SUPPLIED ENTRIES

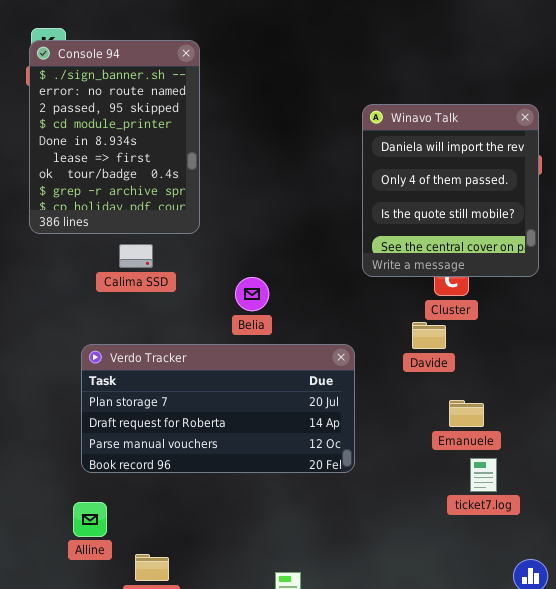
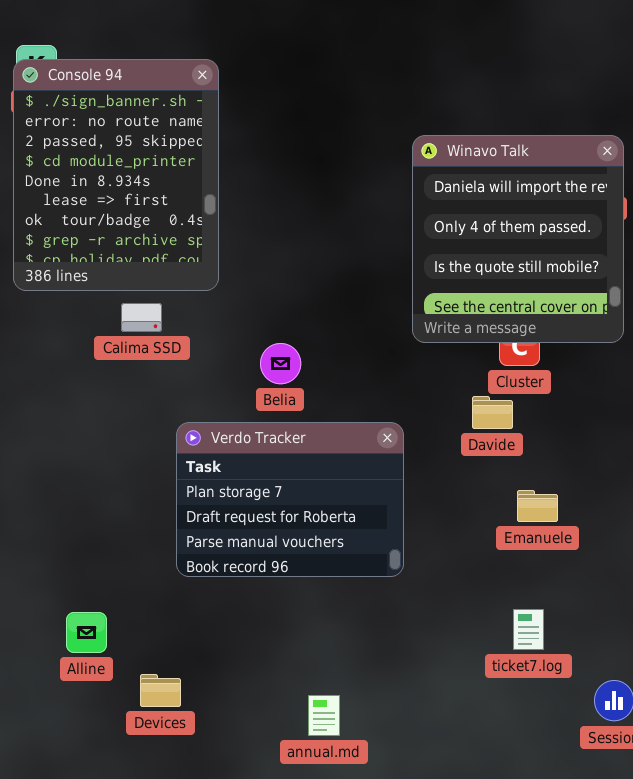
Verdo Tracker: [81,344,355,473] -> [176,422,404,577], resized
ticket7.log: [470,458,497,492] -> [513,609,544,650], moved

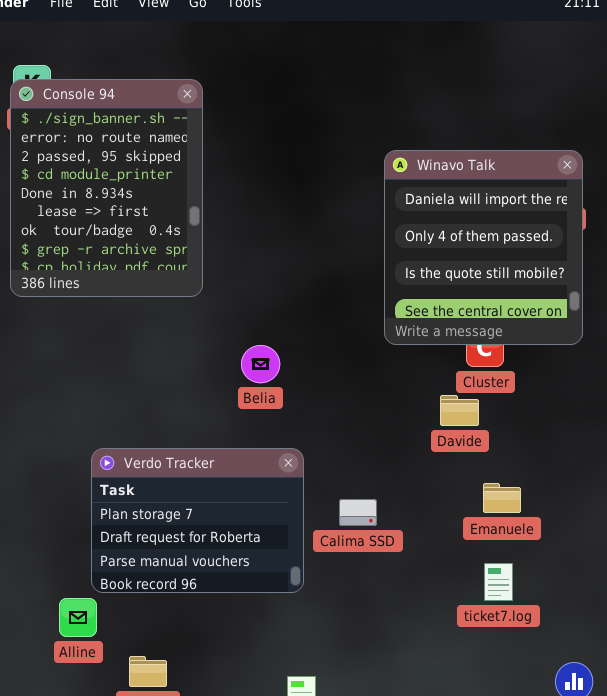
Calima SSD: [121,303,162,332] -> [339,499,377,526], moved
Verdo Tracker: [176,422,404,577] -> [91,448,304,593], moved
ticket7.log: [513,609,544,650] -> [484,563,513,601], moved

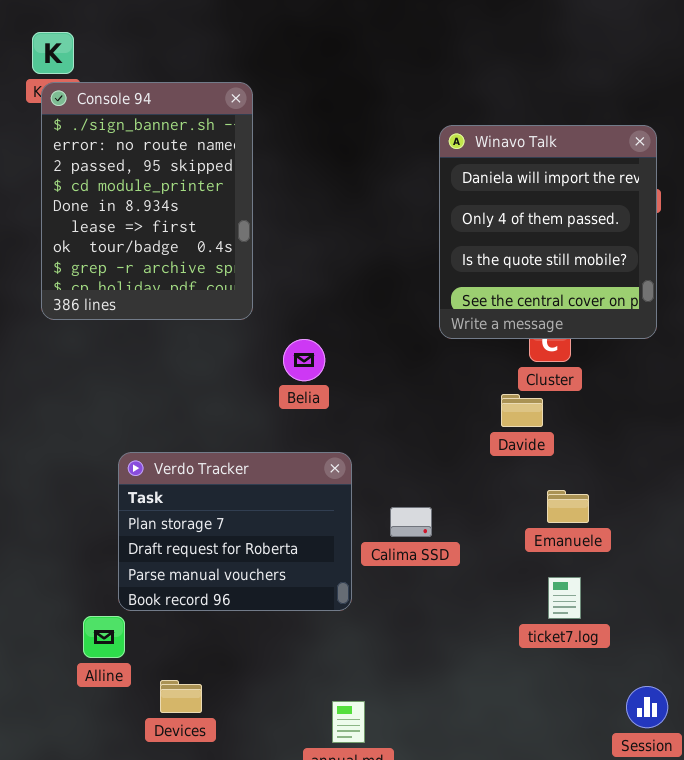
Console 94: [10,79,203,297] -> [41,82,253,320], moved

EXERCISE INSTRUCTIONS
Each line above from the one containing "ticket7.log: [470,458,497,492] ->" through the one containing "ticket7.log: [513,609,544,650] ->" is to be returned verbatim. Nothing else, and no pictures.

OUTPUT BELOW
ticket7.log: [470,458,497,492] -> [513,609,544,650], moved

Calima SSD: [121,303,162,332] -> [339,499,377,526], moved
Verdo Tracker: [176,422,404,577] -> [91,448,304,593], moved
ticket7.log: [513,609,544,650] -> [484,563,513,601], moved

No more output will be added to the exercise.